__Problem requirements__. Every line containing the string "reading" should be returned from the records.

__Information supplied__.
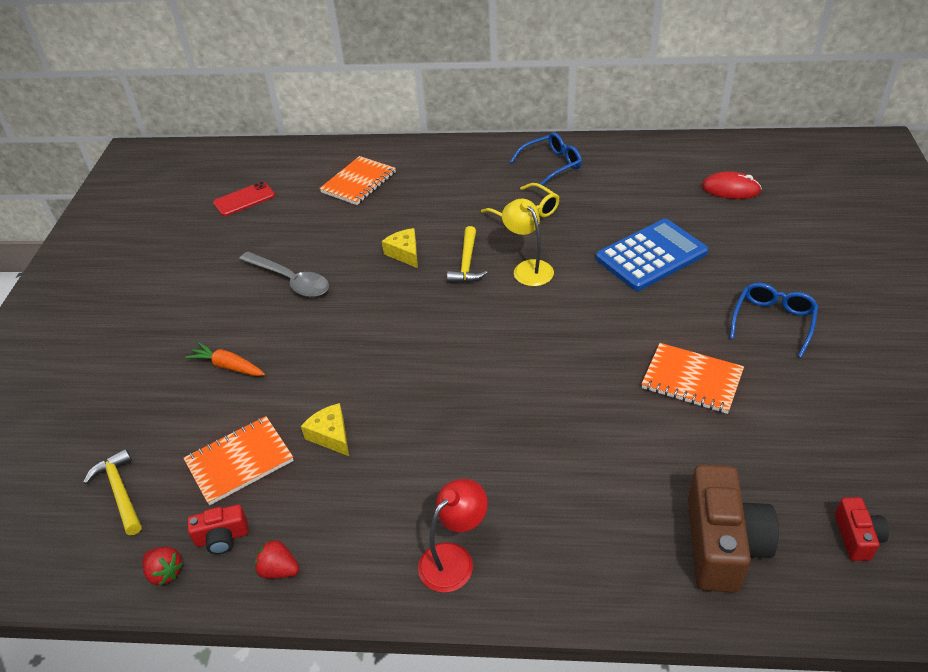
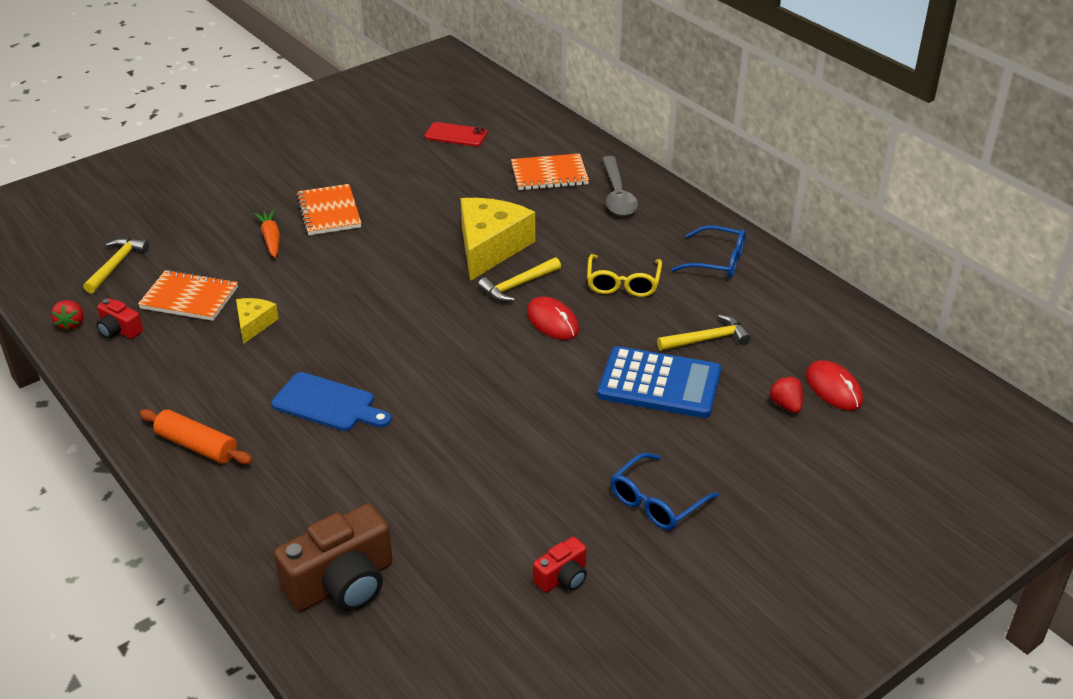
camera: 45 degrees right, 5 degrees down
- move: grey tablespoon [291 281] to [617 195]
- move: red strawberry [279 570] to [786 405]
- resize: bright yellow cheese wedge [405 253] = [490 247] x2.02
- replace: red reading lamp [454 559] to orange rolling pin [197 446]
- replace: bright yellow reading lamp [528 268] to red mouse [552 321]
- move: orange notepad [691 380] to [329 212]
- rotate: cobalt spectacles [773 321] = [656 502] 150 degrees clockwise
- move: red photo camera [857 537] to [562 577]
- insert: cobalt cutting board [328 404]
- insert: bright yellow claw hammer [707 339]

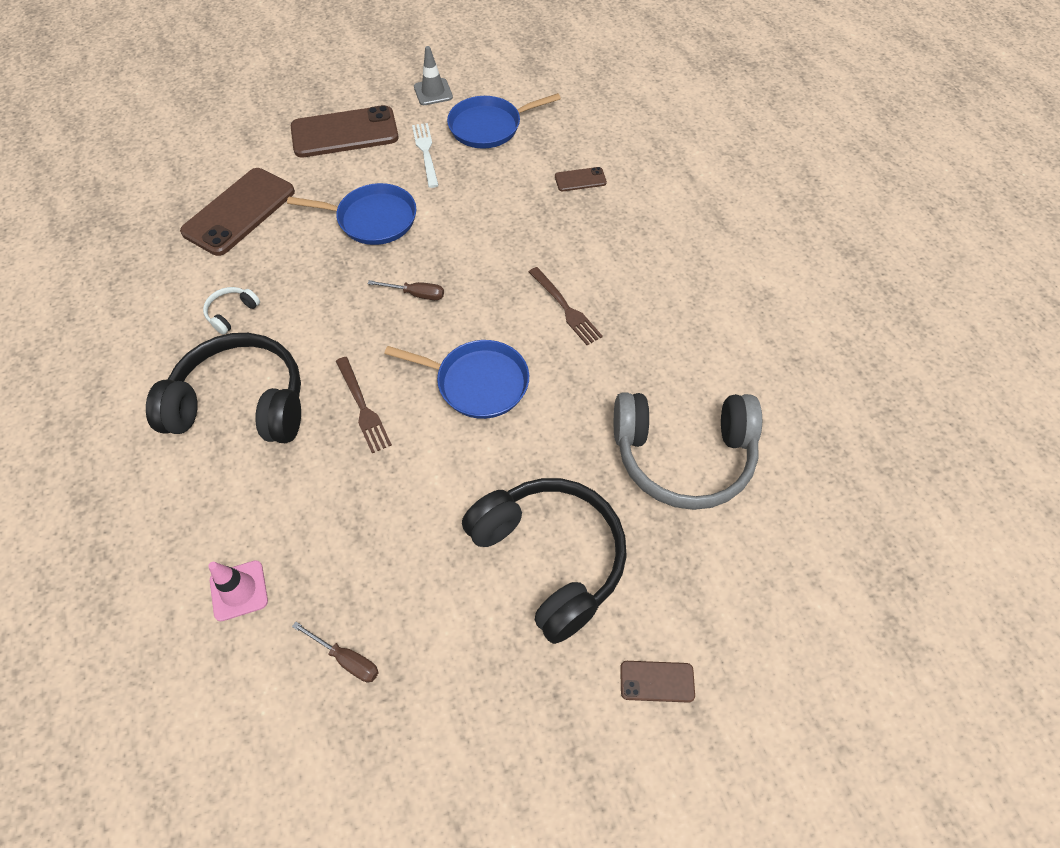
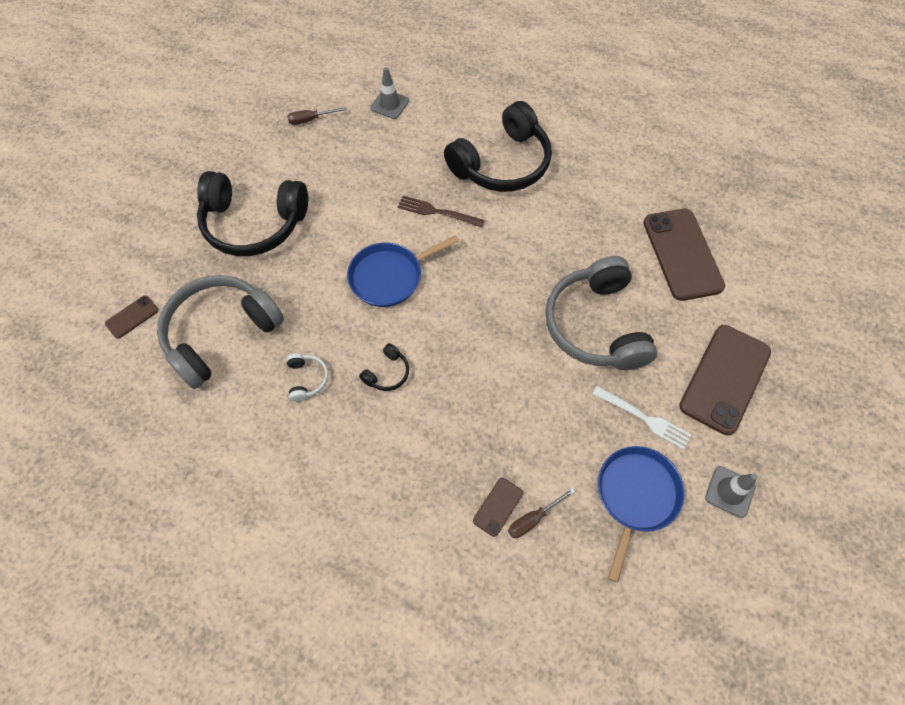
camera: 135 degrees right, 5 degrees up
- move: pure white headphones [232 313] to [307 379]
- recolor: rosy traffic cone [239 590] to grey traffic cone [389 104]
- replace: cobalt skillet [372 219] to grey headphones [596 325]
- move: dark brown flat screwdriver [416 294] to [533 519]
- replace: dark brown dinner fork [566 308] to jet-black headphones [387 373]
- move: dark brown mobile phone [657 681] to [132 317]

__Solution to this exercise__.
- replace: red reading lamp [454 559] to orange rolling pin [197 446]
- replace: bright yellow reading lamp [528 268] to red mouse [552 321]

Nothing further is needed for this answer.